Records excerpted from a collection
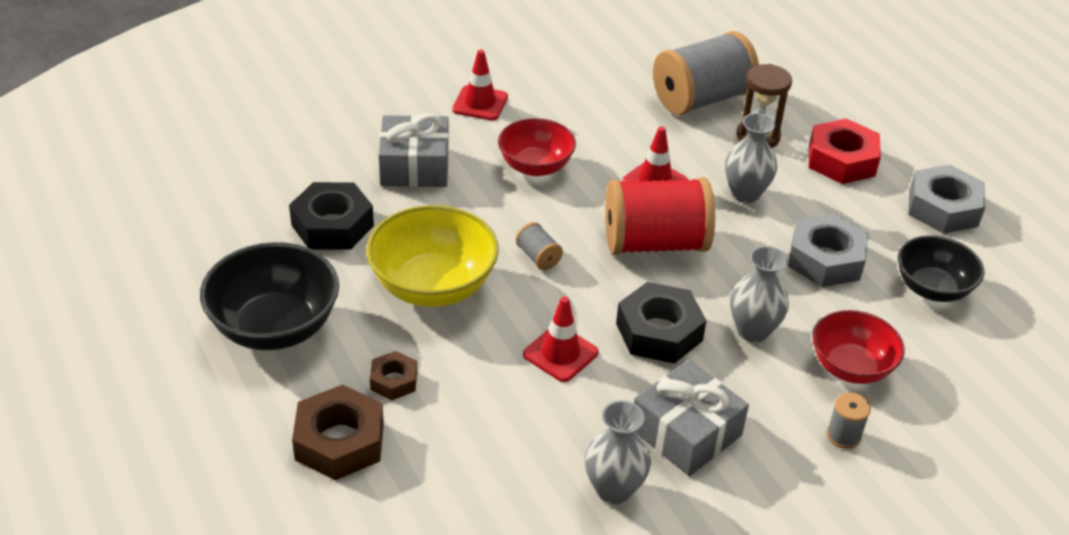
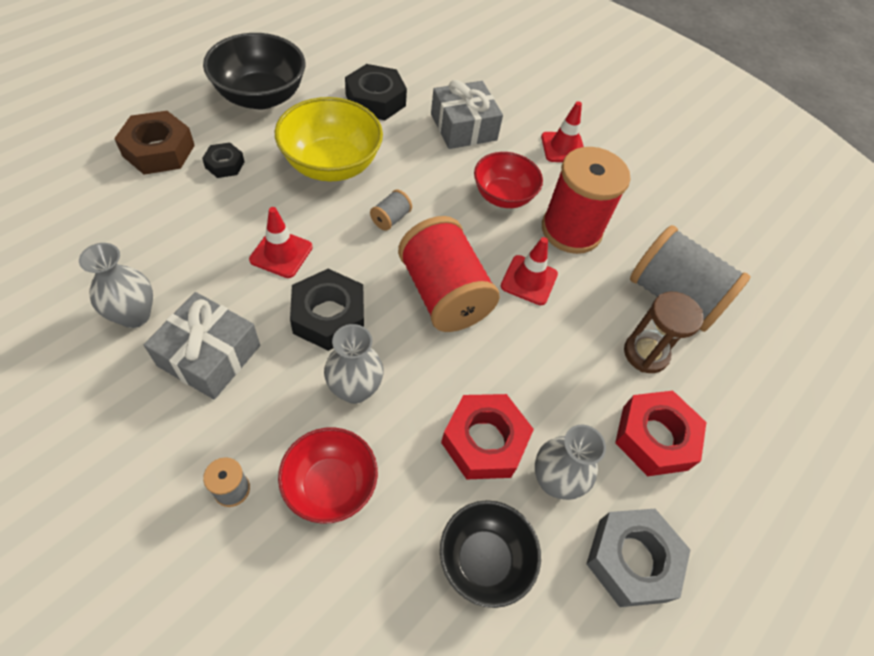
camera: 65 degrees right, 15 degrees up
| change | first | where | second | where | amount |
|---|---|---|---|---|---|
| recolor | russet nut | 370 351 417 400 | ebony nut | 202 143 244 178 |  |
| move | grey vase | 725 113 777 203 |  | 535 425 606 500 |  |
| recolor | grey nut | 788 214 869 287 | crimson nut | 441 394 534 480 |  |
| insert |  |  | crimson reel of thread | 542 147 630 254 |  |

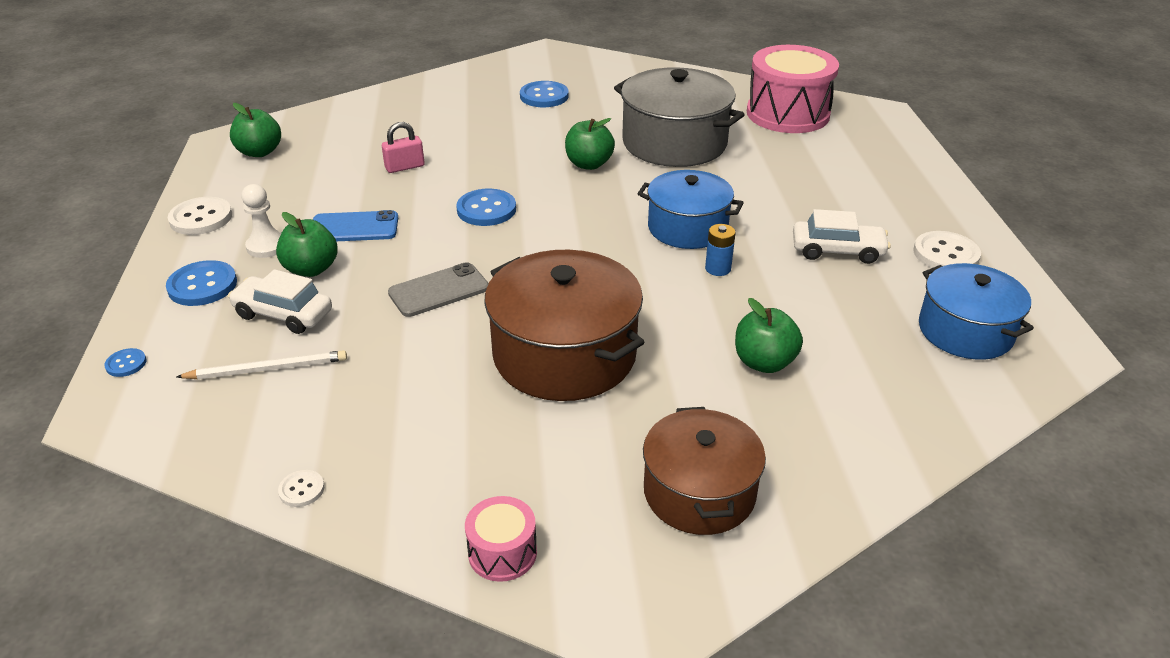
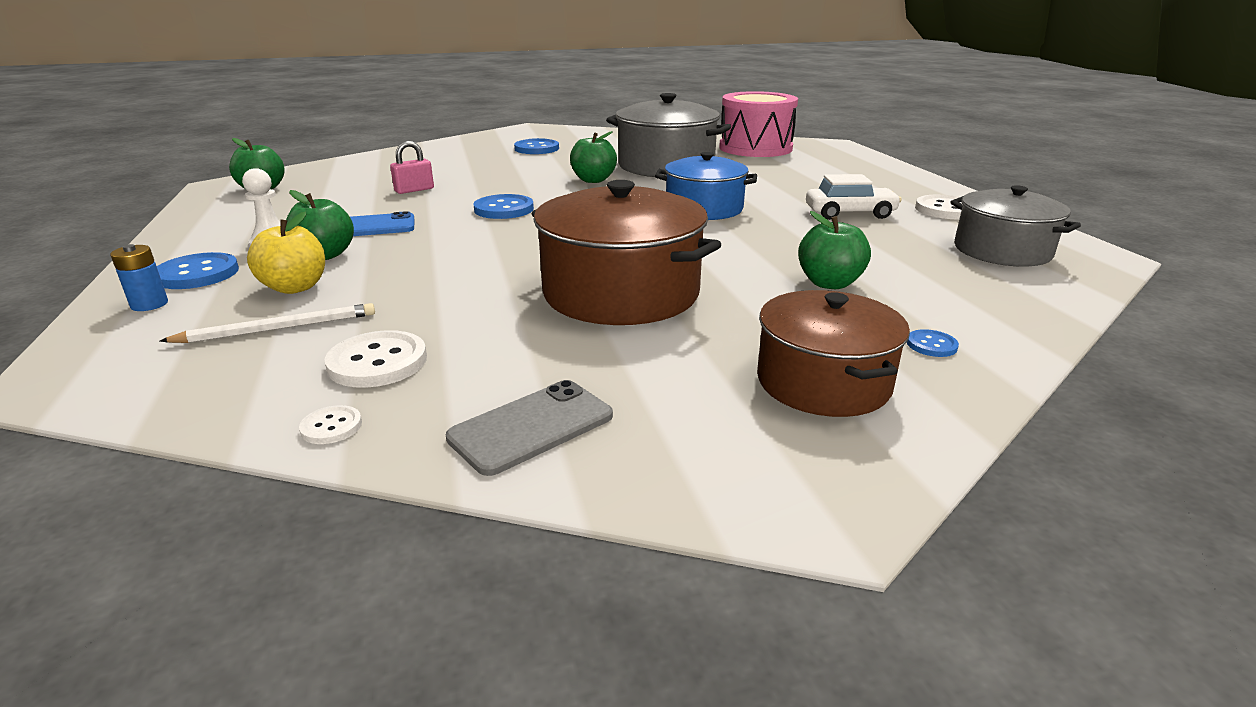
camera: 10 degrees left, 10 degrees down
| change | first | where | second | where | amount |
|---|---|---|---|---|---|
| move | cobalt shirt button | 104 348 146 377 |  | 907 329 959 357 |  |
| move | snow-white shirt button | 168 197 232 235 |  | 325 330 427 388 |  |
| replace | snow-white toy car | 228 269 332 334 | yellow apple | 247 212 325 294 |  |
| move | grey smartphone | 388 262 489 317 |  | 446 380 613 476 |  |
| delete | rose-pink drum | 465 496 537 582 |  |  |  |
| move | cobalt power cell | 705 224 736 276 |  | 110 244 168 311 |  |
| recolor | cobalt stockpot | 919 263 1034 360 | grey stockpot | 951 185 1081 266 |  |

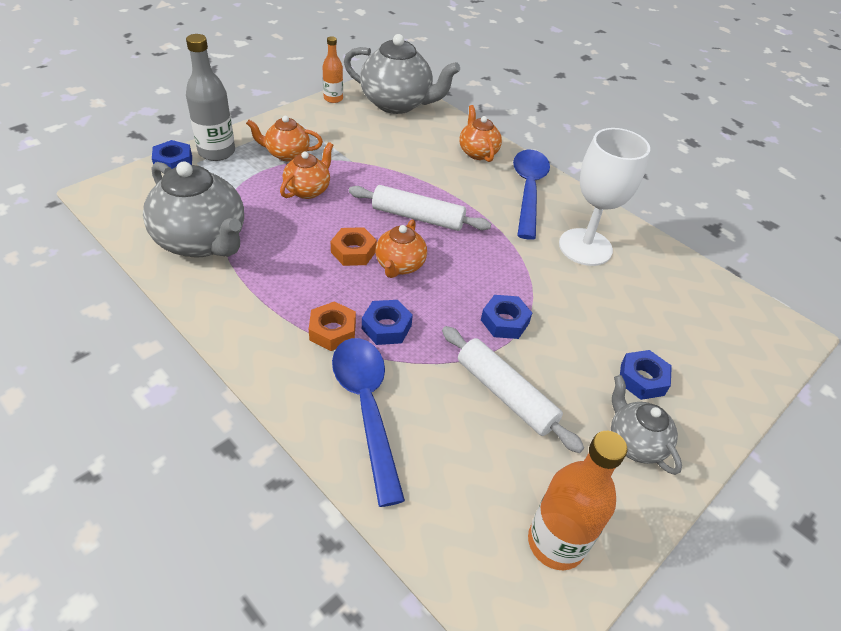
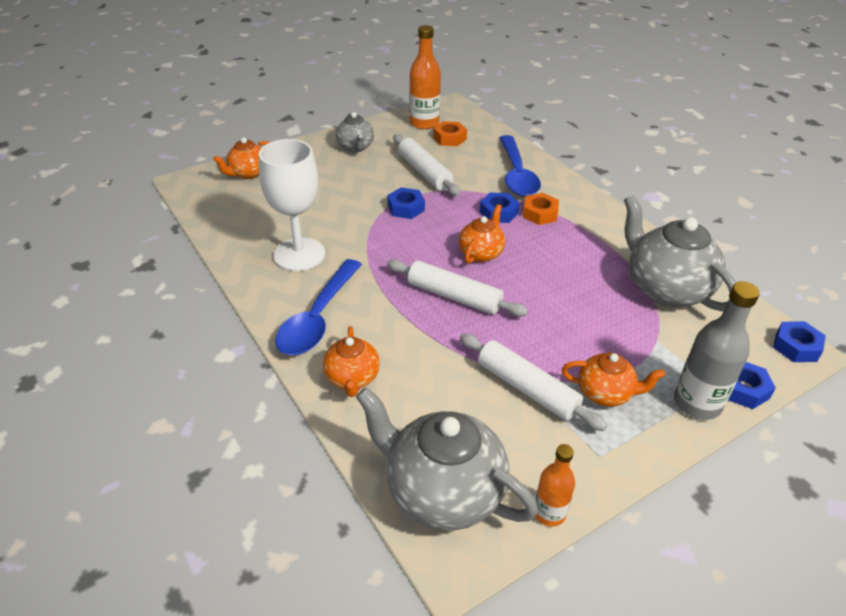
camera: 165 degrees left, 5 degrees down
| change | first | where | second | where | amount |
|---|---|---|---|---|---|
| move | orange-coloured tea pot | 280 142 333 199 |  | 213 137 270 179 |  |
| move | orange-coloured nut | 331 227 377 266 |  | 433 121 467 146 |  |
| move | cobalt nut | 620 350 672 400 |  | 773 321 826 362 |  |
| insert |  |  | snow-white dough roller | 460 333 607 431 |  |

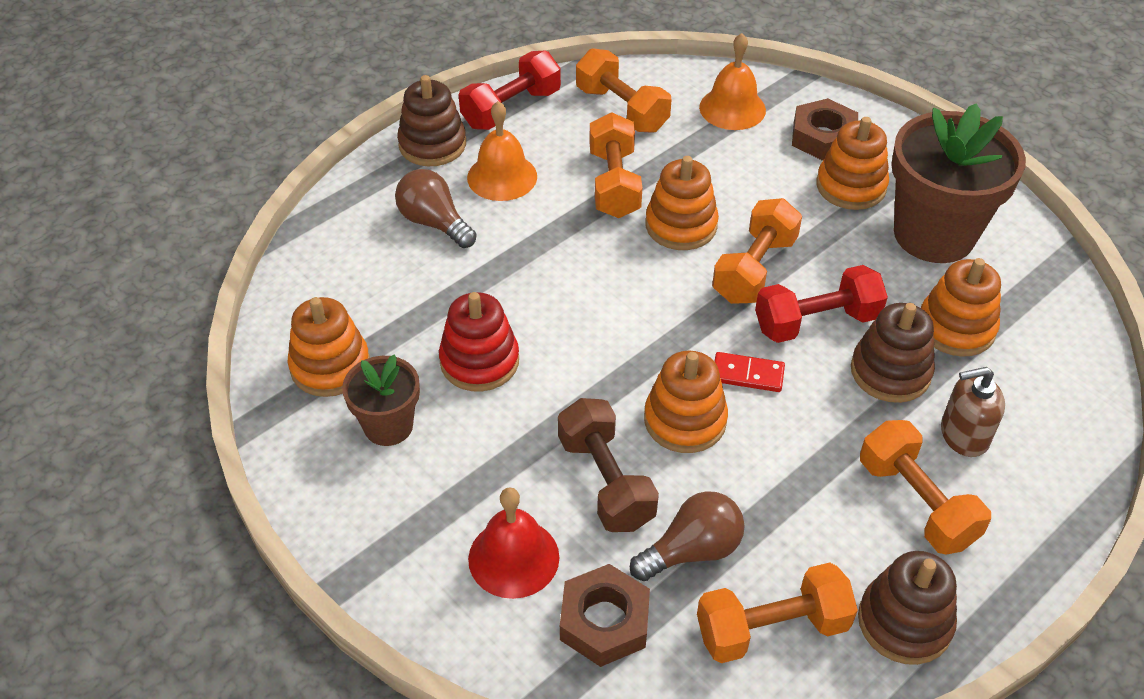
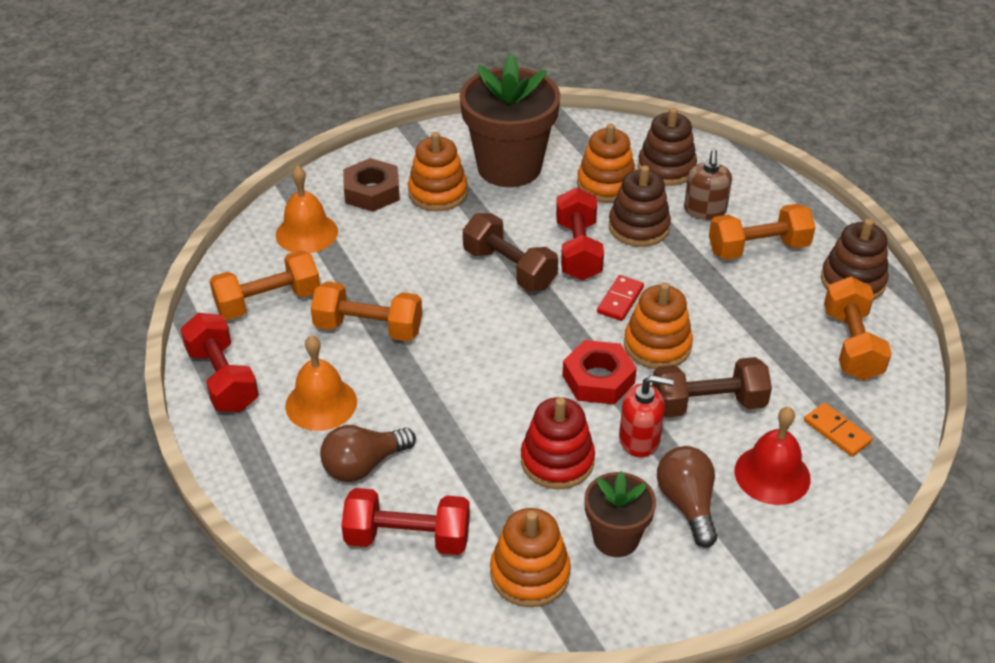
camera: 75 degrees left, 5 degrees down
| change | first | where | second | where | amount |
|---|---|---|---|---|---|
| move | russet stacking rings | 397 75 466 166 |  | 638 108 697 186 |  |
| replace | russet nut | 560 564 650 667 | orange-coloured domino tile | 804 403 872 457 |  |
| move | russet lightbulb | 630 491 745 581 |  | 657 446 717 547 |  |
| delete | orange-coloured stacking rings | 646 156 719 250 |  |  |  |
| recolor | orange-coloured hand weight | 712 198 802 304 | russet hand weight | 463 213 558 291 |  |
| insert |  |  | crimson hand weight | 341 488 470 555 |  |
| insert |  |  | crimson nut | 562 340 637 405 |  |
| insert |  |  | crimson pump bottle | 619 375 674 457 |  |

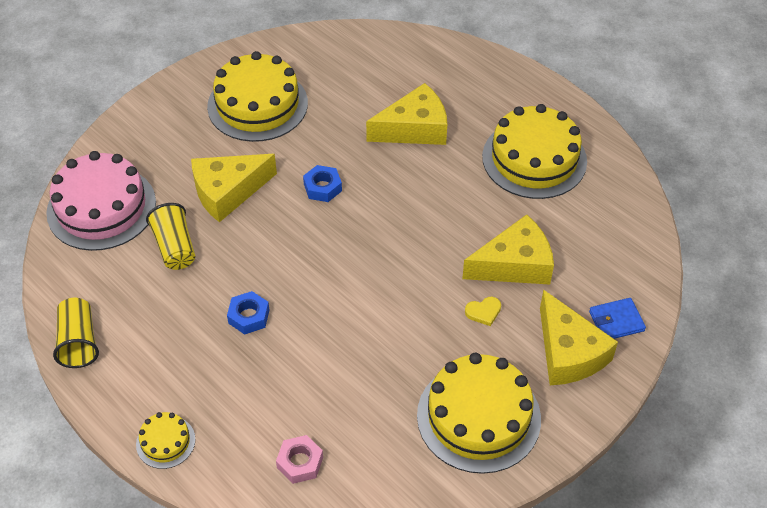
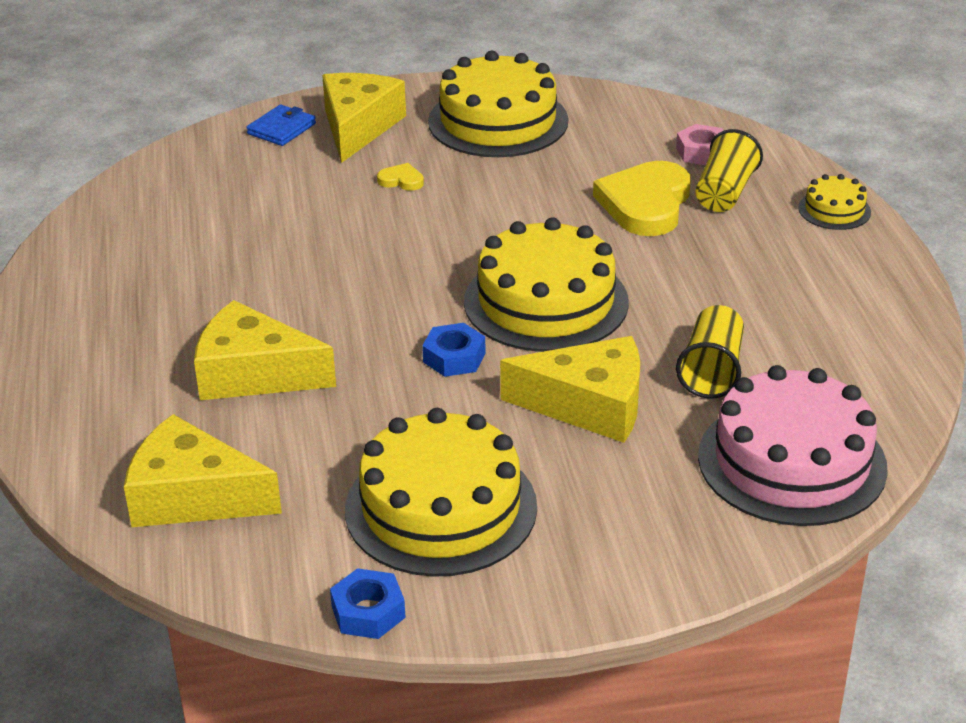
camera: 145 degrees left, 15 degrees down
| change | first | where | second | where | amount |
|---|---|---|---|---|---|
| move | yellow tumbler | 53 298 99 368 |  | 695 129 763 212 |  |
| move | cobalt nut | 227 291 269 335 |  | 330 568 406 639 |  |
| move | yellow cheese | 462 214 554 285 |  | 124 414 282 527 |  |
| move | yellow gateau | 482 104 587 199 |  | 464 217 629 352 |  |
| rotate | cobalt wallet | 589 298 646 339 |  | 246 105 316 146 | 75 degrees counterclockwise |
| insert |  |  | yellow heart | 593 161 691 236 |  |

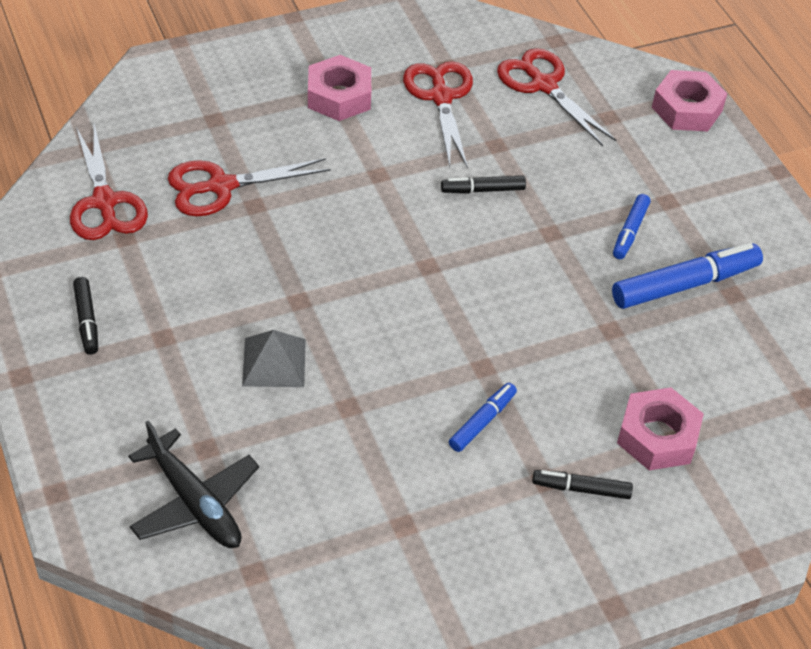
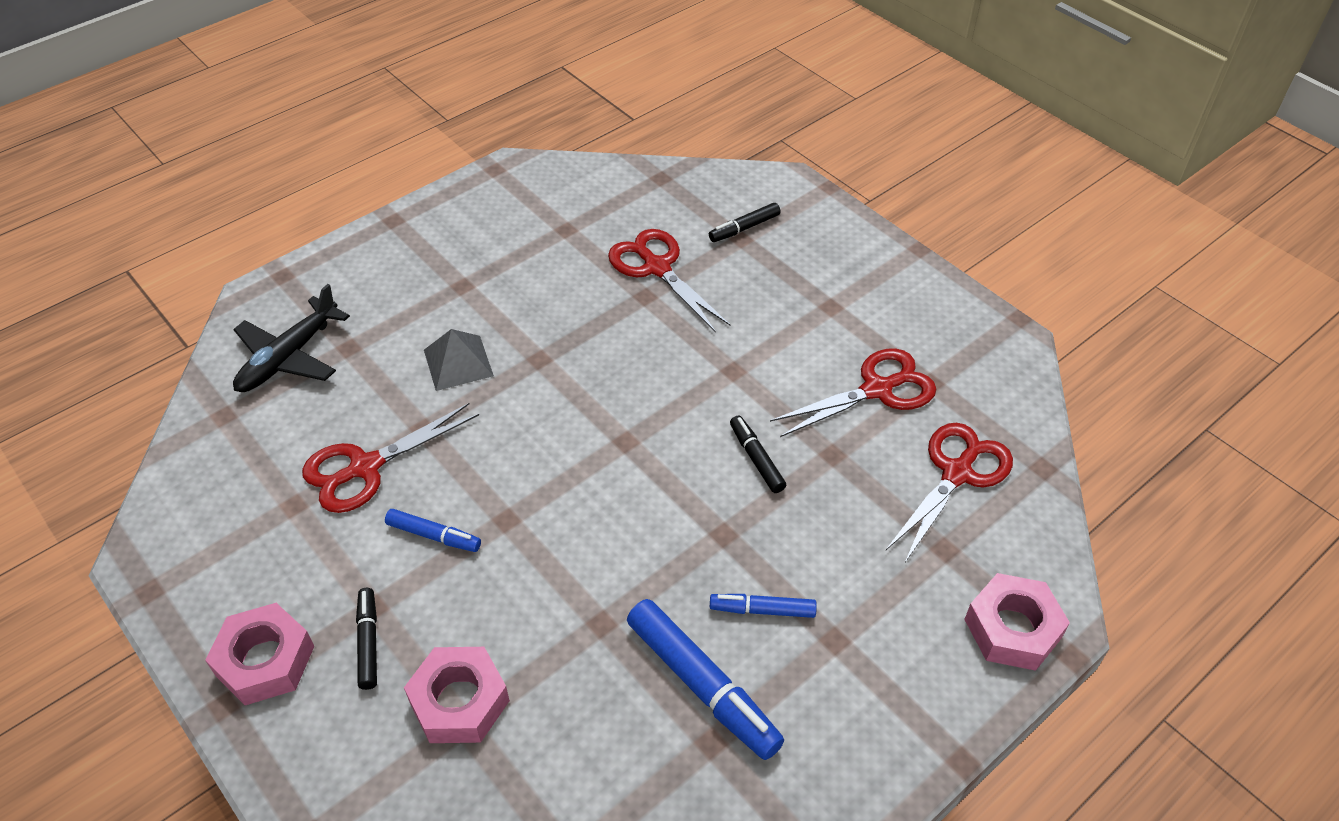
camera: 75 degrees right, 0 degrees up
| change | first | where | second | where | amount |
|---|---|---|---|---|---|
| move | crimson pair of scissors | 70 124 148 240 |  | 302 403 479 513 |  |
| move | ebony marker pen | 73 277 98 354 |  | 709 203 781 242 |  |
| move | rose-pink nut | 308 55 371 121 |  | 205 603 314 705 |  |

WORK REQUEST
Repeat exactly the lines above from the one with "grey vase |" up to and including the one with "recolor | grey". No other line belongs in the reply.

RESPONSE BELOW
| move | grey vase | 725 113 777 203 |  | 535 425 606 500 |  |
| recolor | grey nut | 788 214 869 287 | crimson nut | 441 394 534 480 |  |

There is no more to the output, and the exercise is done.